* ASSIGNED TASK *
The answer should be an exact repeat of the stretch of material below from the line containing "U1: NOR 74HC02" through the line containing "U8: NAND 74HC132".

* TASK INPUT *
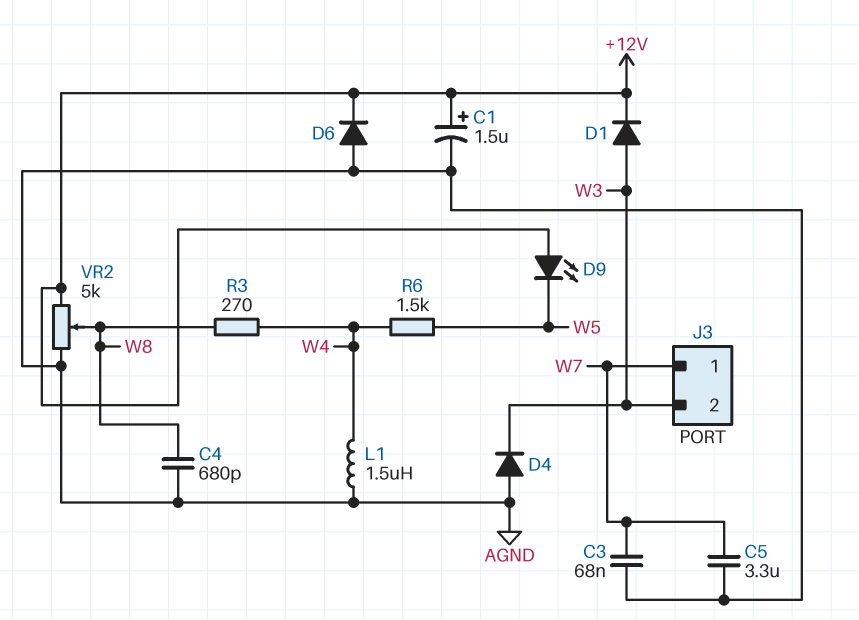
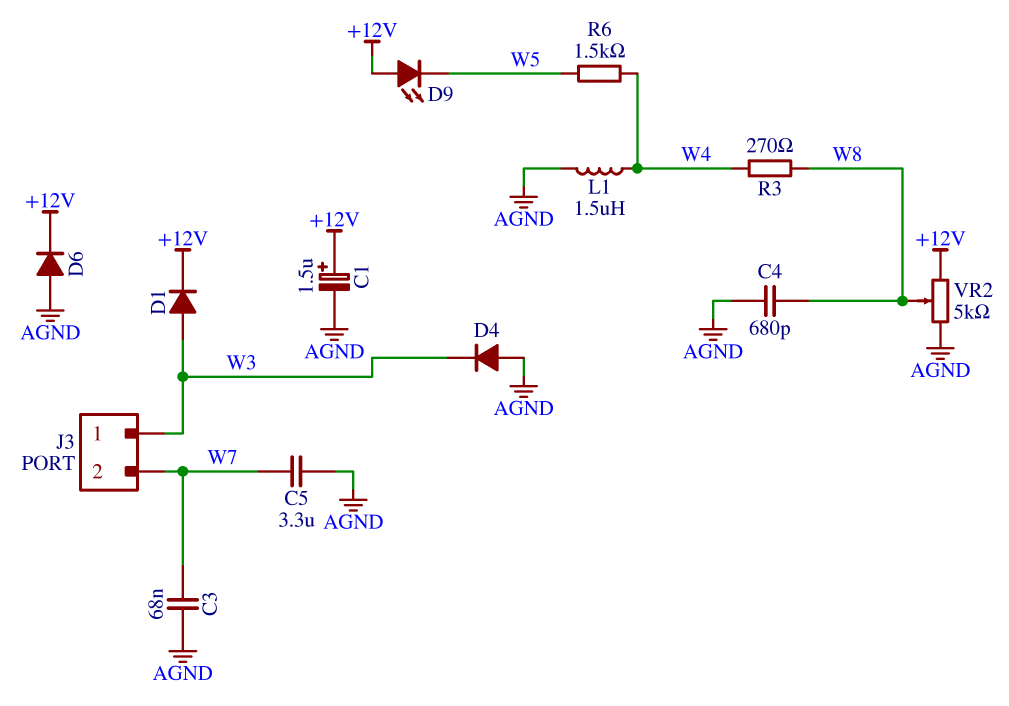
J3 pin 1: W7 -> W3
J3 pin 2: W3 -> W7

---

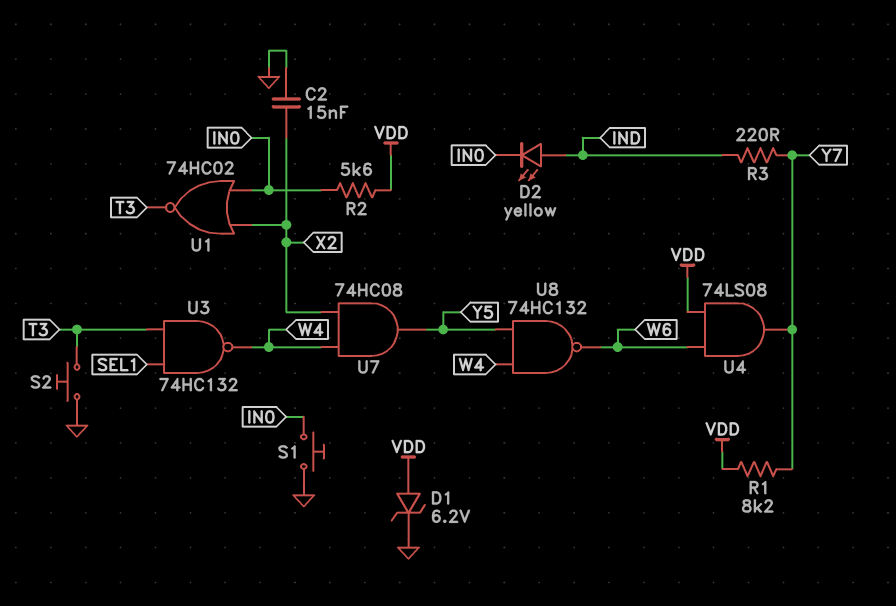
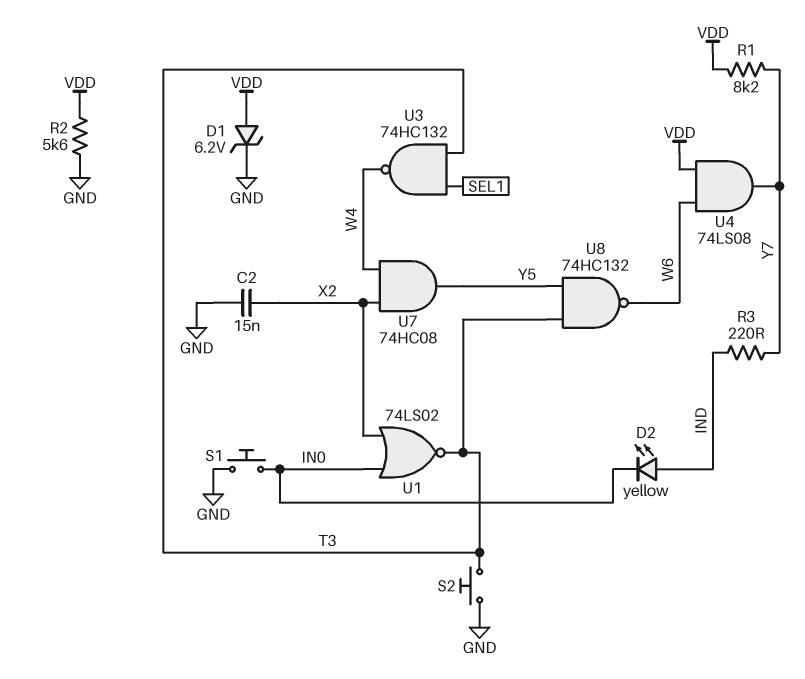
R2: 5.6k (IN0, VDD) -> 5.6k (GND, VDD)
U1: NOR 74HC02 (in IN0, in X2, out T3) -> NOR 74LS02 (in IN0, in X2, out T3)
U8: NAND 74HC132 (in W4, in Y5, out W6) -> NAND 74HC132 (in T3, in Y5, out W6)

* RESULT *
U1: NOR 74HC02 (in IN0, in X2, out T3) -> NOR 74LS02 (in IN0, in X2, out T3)
U8: NAND 74HC132 (in W4, in Y5, out W6) -> NAND 74HC132 (in T3, in Y5, out W6)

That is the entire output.